Records

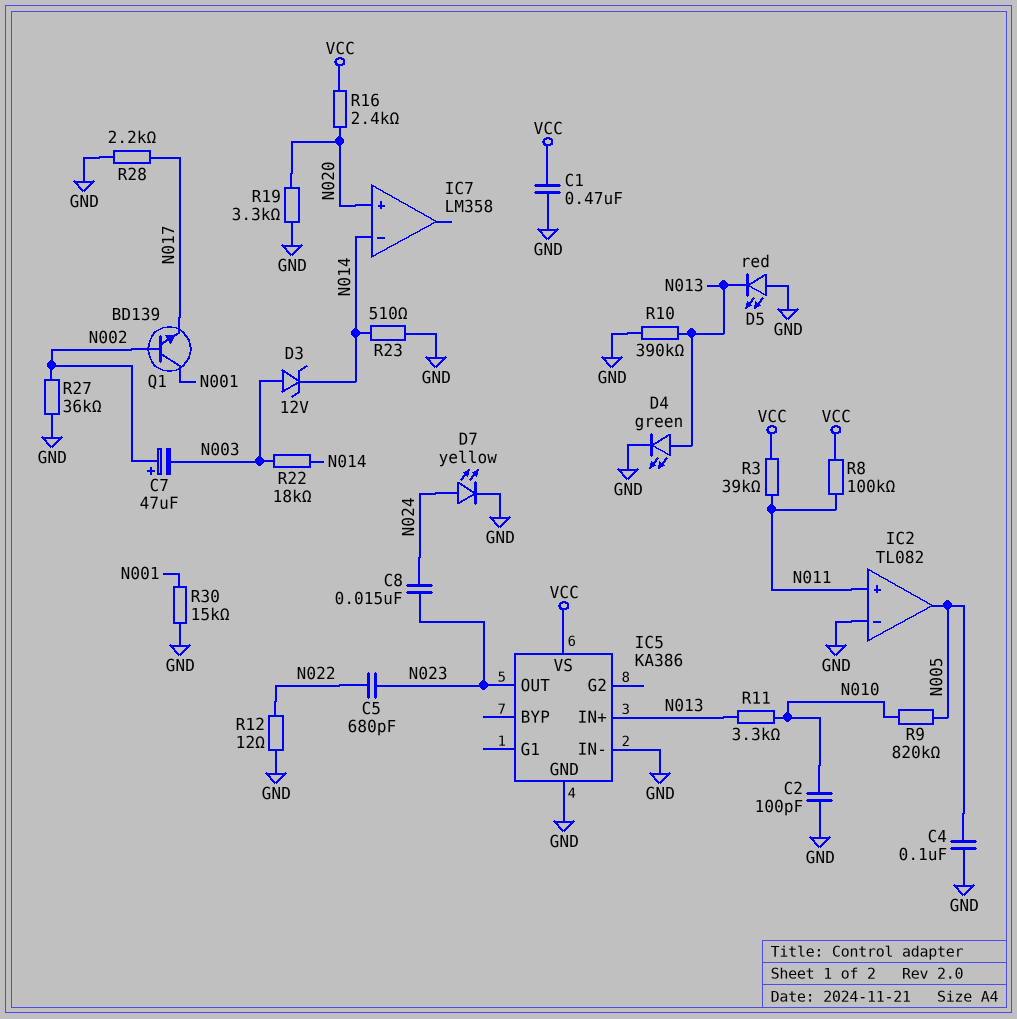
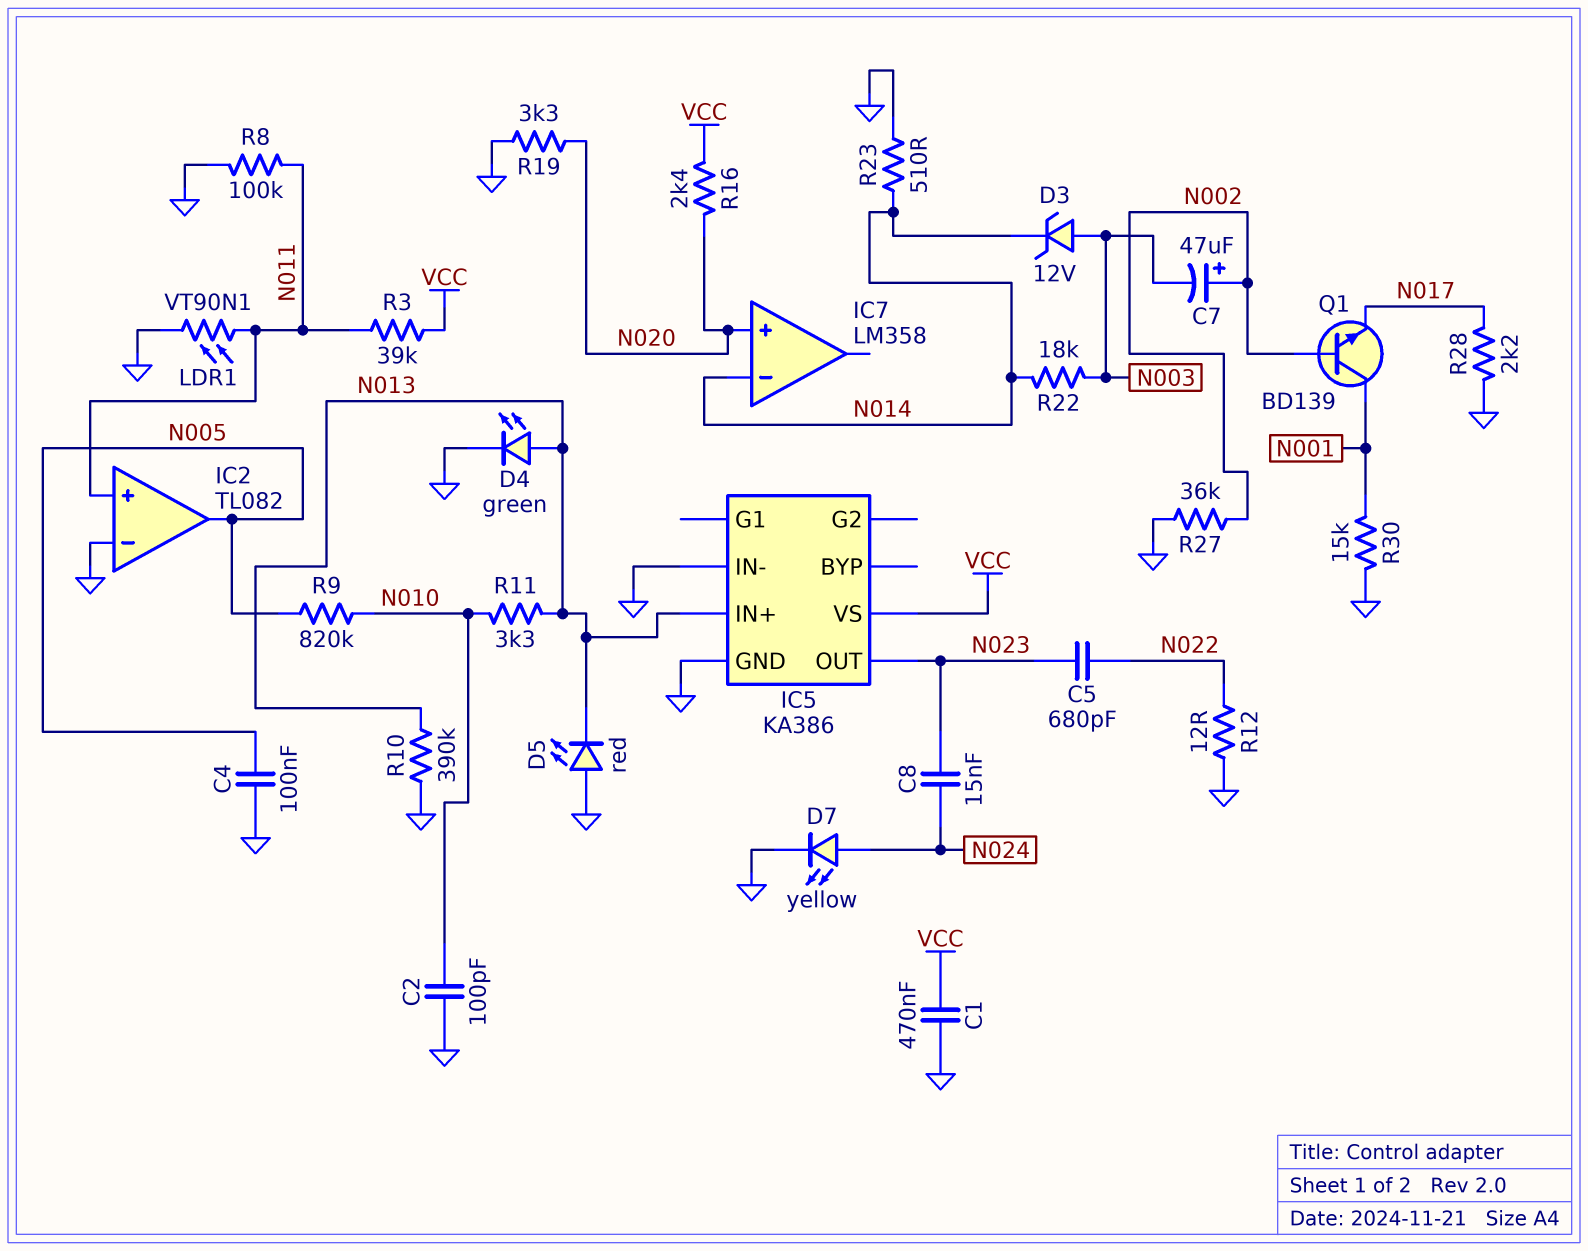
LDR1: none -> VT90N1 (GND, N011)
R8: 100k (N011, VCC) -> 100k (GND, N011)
---
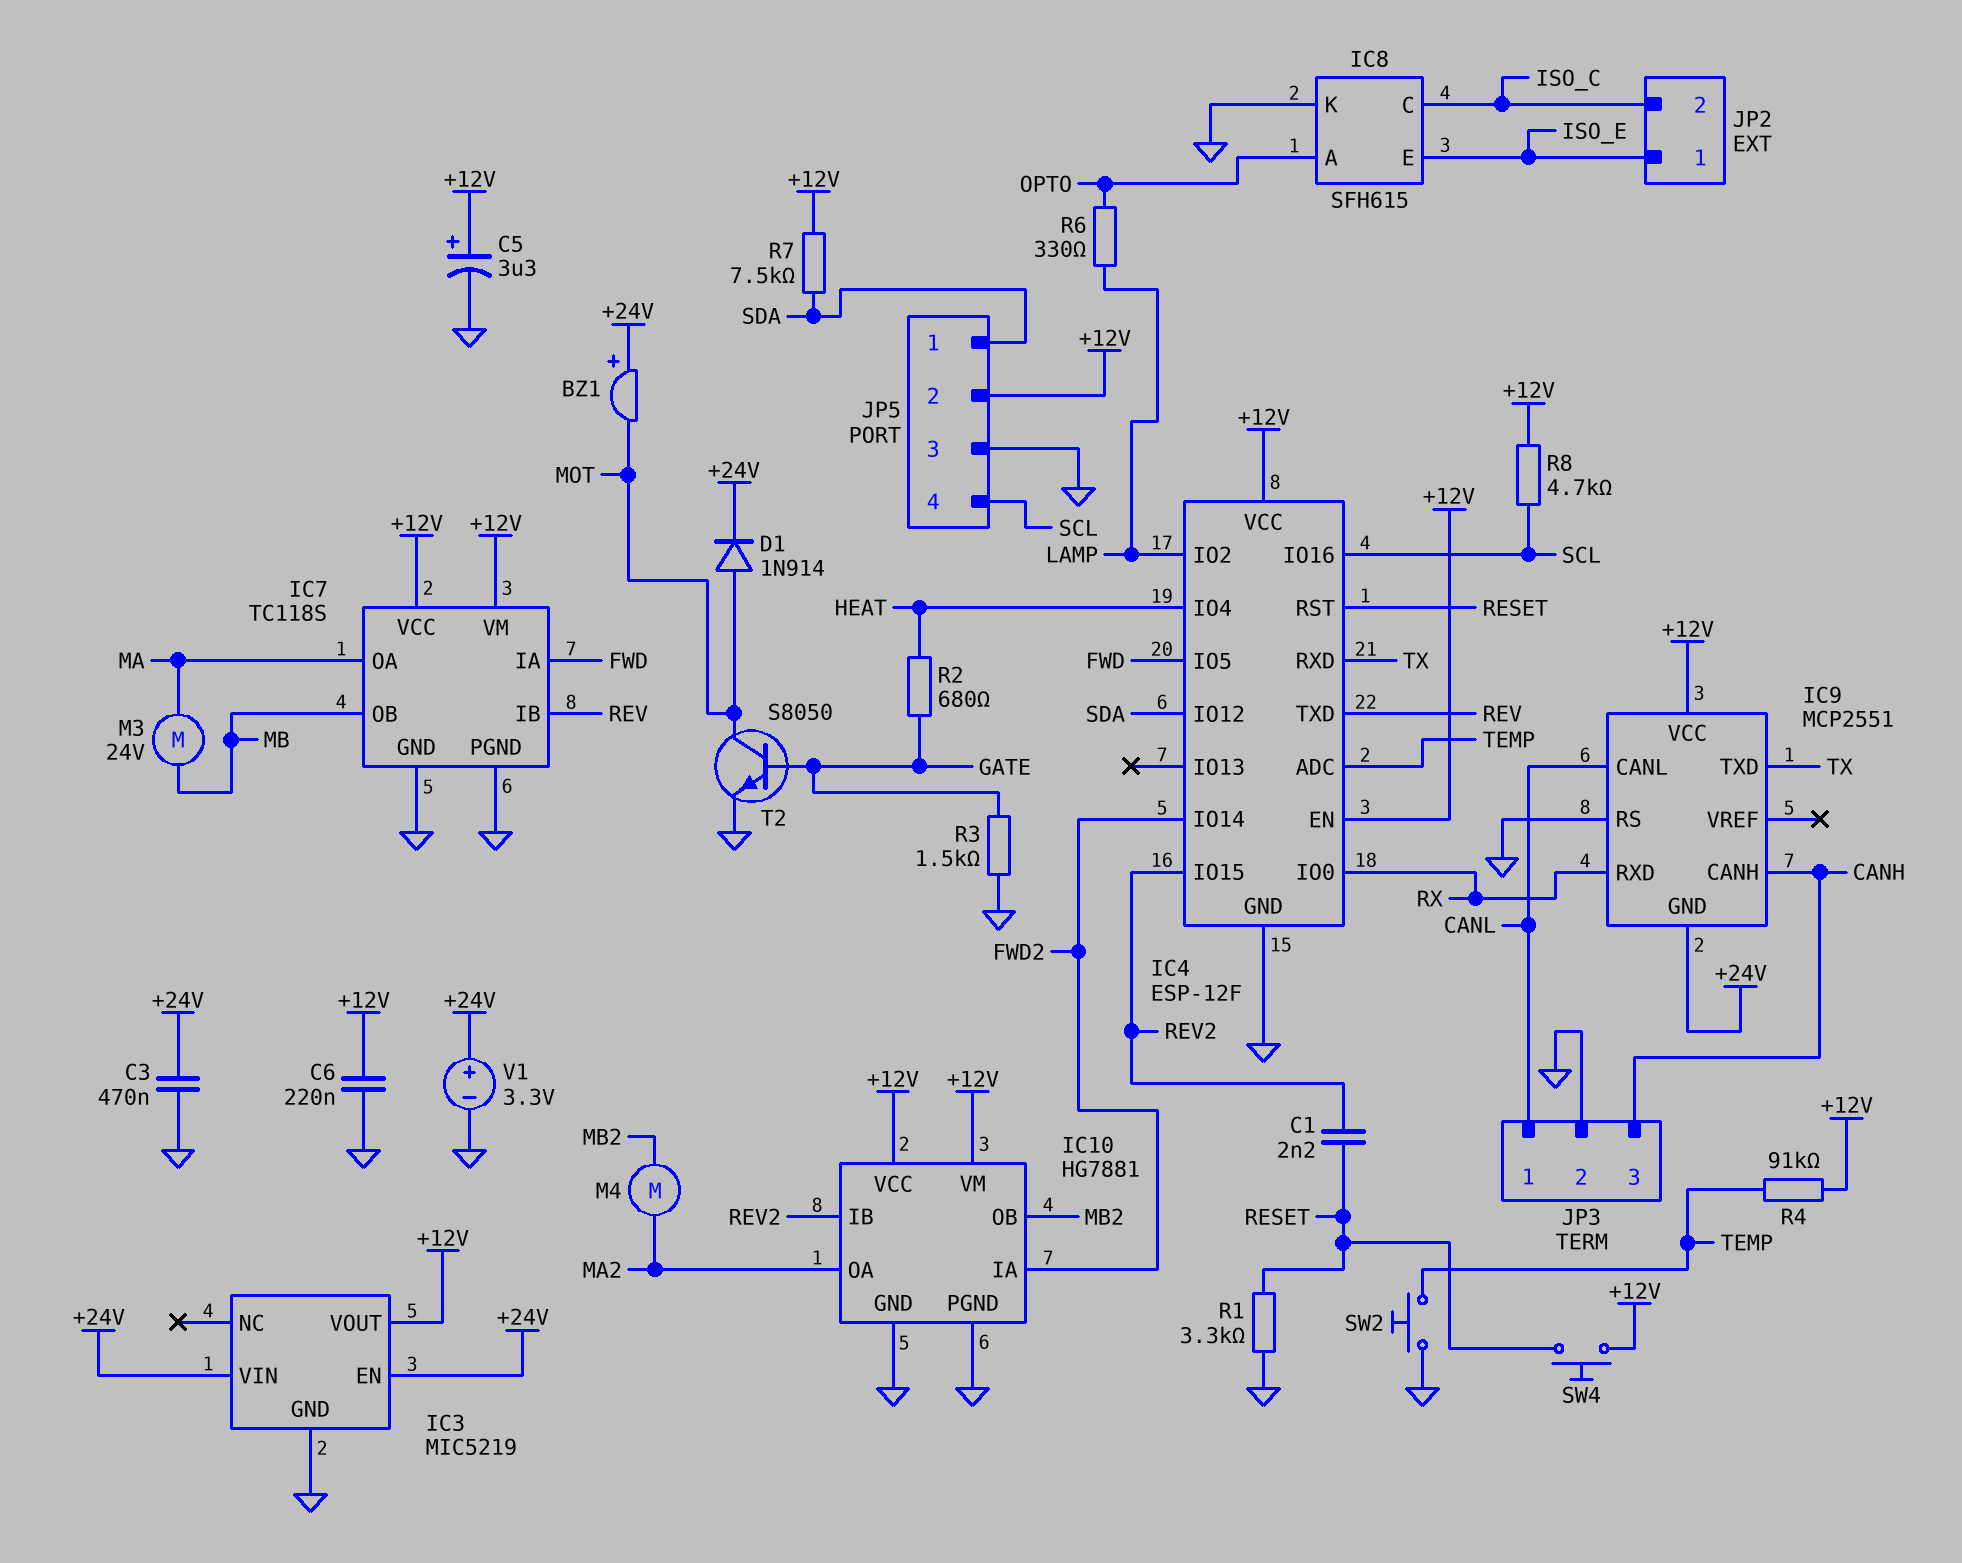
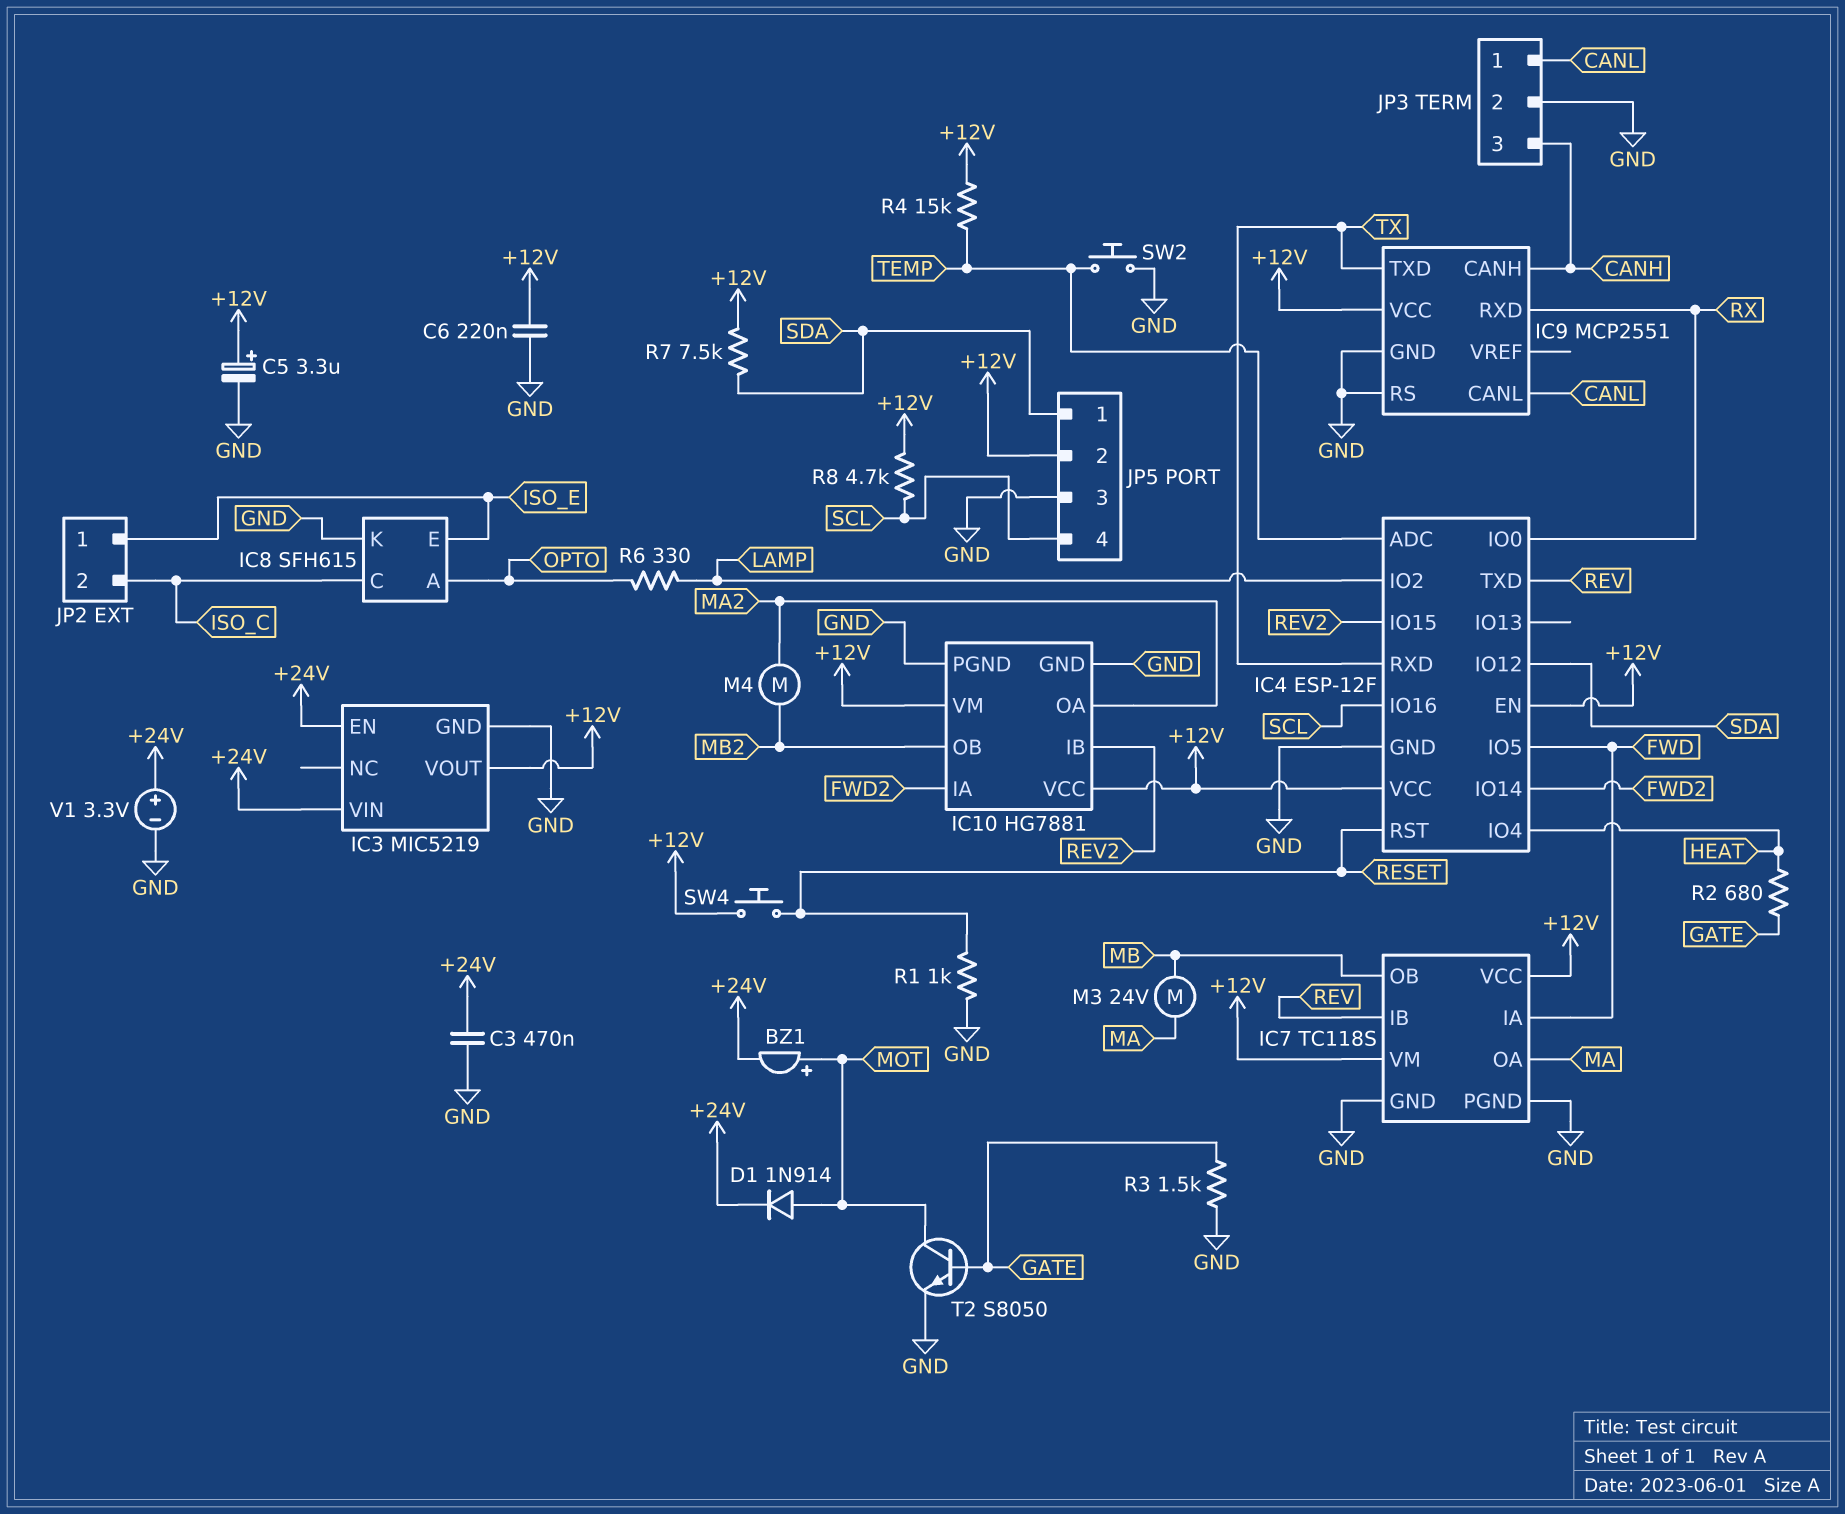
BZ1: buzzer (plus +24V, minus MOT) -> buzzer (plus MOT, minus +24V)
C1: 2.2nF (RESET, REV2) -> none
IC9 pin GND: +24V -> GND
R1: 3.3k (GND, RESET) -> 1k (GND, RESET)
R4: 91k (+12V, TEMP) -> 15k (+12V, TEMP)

What is needed
All that is wanted is a faithful reproduction of the line above with "LDR1: none -> VT90N1 (GND, N011)", the line with "R8: 100k (N011, VCC) -> 100k (GND, N011)", and every line in between.

Result for this task
LDR1: none -> VT90N1 (GND, N011)
R8: 100k (N011, VCC) -> 100k (GND, N011)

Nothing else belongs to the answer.